(Object change descriptions)
□ □ □
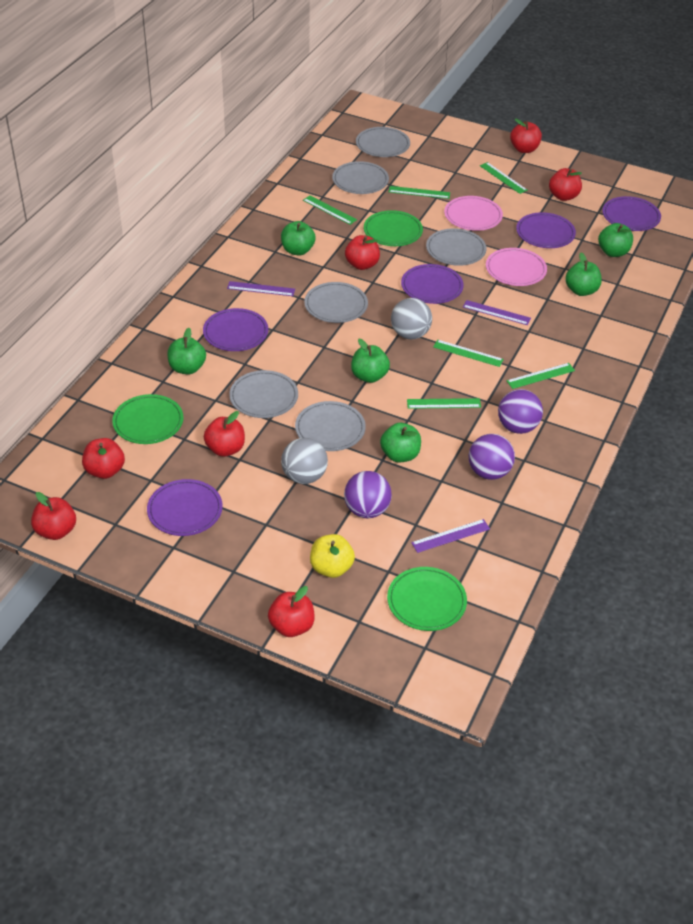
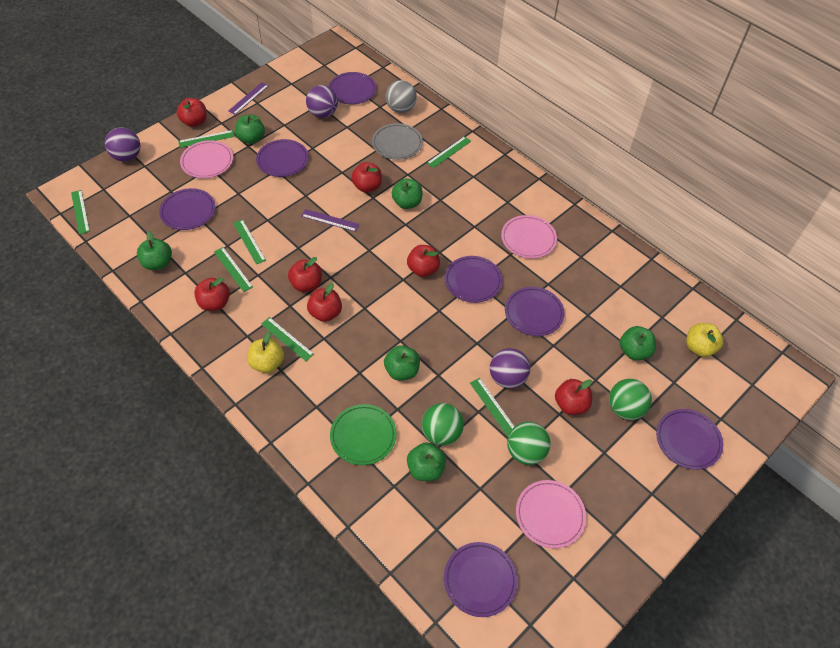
green ball: 0 -> 3
green plate: 3 -> 1
green ruler: 6 -> 7
grey ball: 2 -> 1
grey plate: 6 -> 1
pink plate: 2 -> 3
purple plate: 5 -> 7
purple ruler: 3 -> 2
yellow apple: 1 -> 2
□ □ □
• _How to complete this task_:
An exact copy of the data is required, with the pictures excluded.

• _Output for this exercise_:
green ball: 0 -> 3
green plate: 3 -> 1
green ruler: 6 -> 7
grey ball: 2 -> 1
grey plate: 6 -> 1
pink plate: 2 -> 3
purple plate: 5 -> 7
purple ruler: 3 -> 2
yellow apple: 1 -> 2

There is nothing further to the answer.